- Work request -
In the data below, begin at the line with "none -> orange brick D3 level 1" and stop after the line with "none -> orange round brick G1 level 2"; output those lines exactly and no pictures.

- Source records -
------------------------------
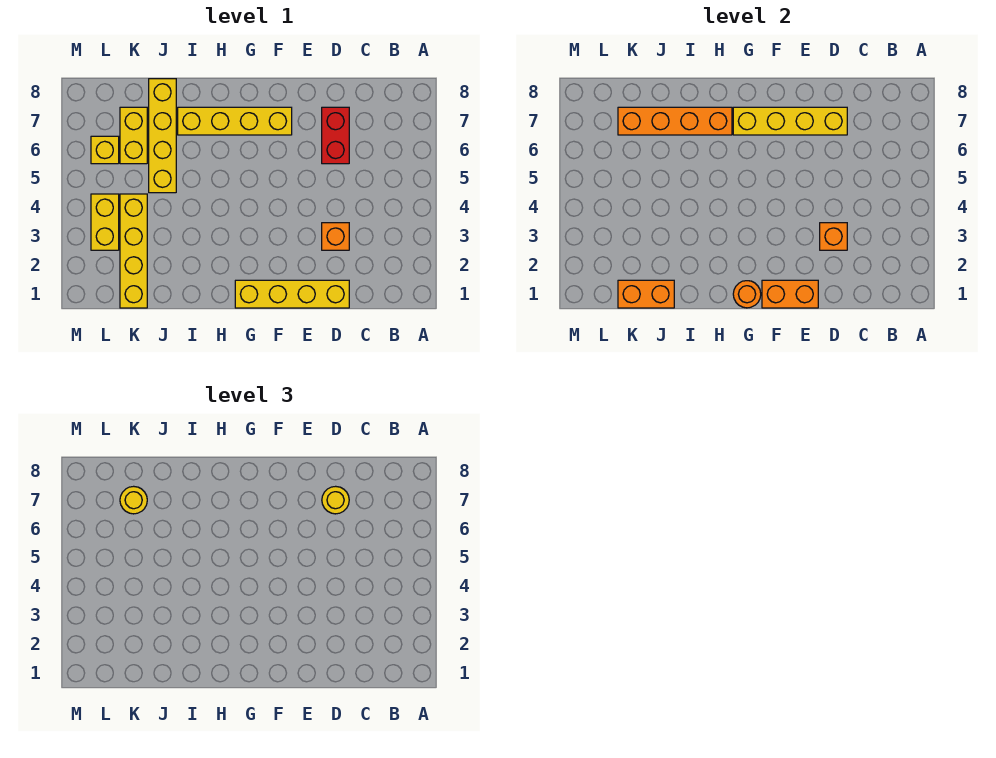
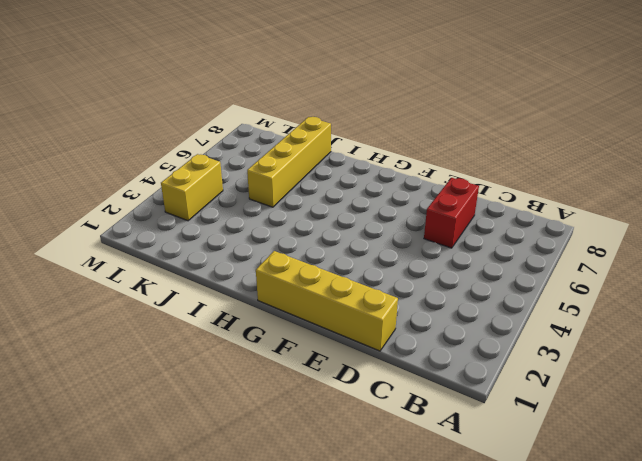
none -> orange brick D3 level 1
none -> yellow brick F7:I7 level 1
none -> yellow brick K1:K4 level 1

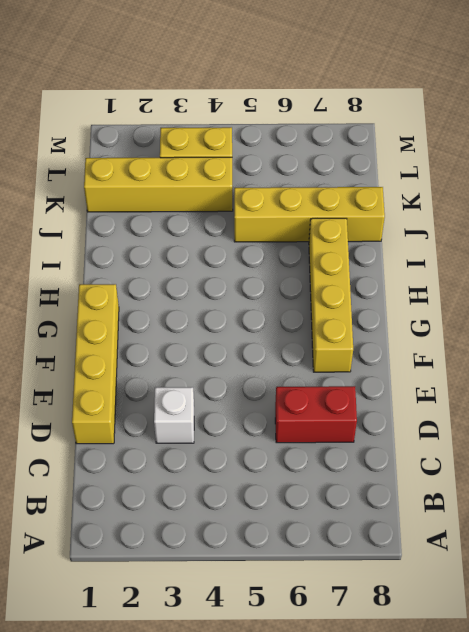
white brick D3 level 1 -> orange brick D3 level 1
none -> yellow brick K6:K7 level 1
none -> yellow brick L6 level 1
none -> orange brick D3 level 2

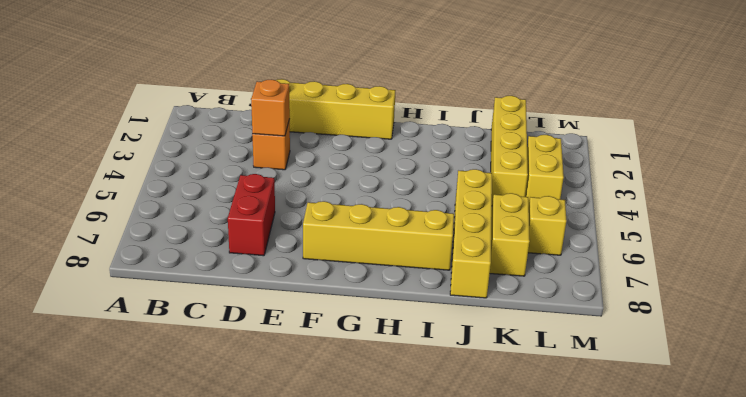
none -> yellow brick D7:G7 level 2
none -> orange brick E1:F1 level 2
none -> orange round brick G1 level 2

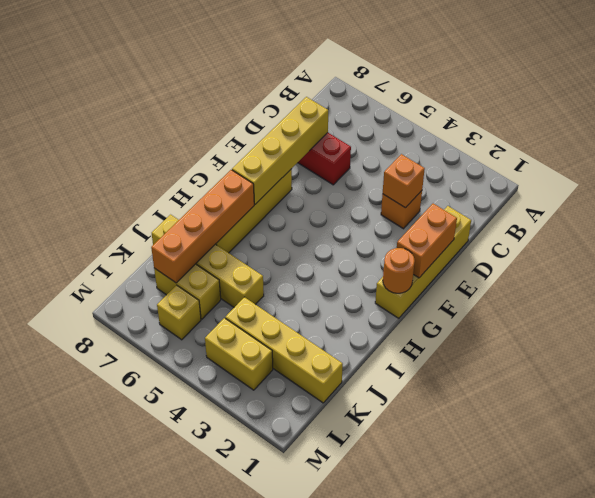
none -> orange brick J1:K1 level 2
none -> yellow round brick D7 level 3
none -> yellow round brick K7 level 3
------------------------------
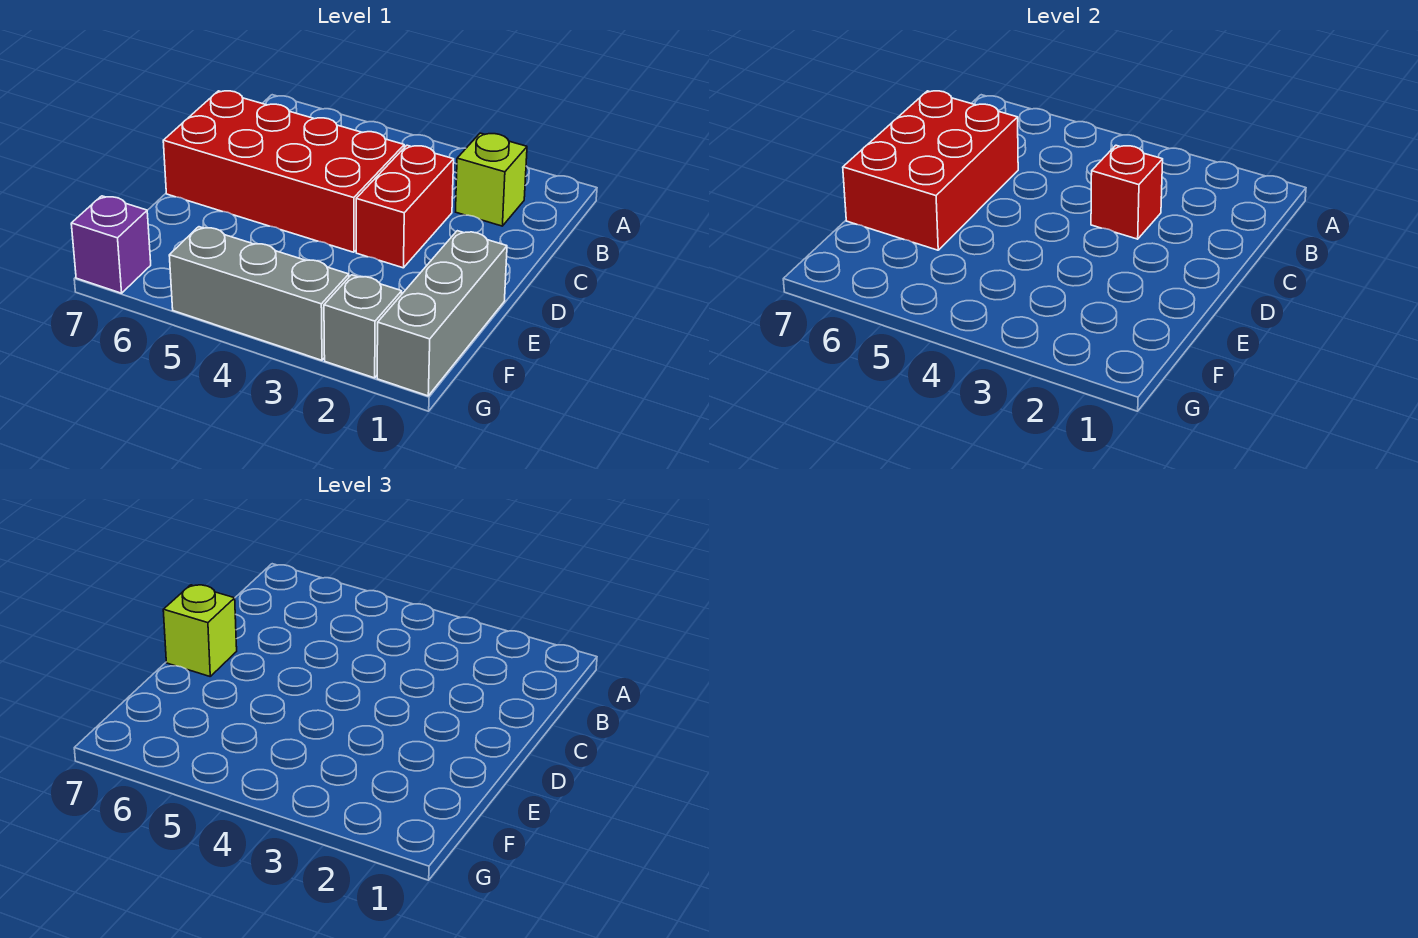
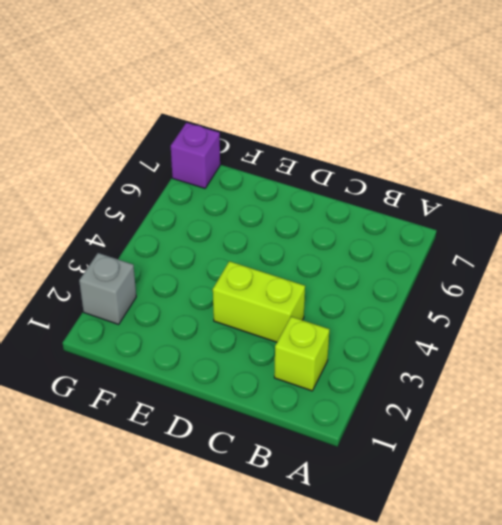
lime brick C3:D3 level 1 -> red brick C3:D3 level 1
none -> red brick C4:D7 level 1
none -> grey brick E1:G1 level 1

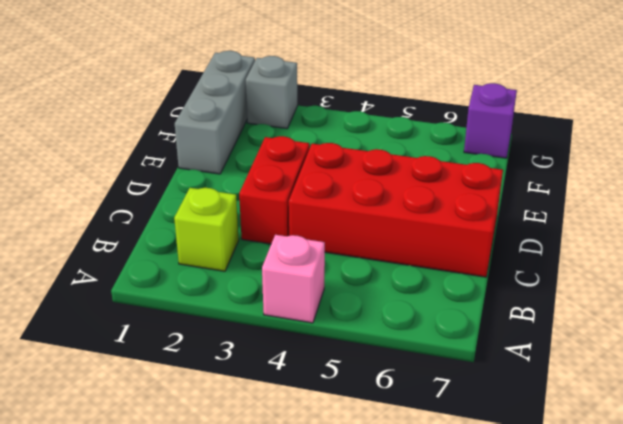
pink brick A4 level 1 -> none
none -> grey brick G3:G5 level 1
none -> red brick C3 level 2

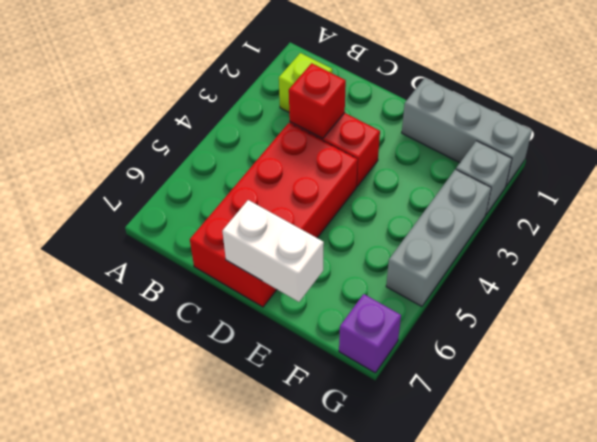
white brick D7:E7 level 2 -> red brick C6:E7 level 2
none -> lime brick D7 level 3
------------------------------
- Reply -
none -> orange brick D3 level 1
none -> yellow brick F7:I7 level 1
none -> yellow brick K1:K4 level 1

white brick D3 level 1 -> orange brick D3 level 1
none -> yellow brick K6:K7 level 1
none -> yellow brick L6 level 1
none -> orange brick D3 level 2

none -> yellow brick D7:G7 level 2
none -> orange brick E1:F1 level 2
none -> orange round brick G1 level 2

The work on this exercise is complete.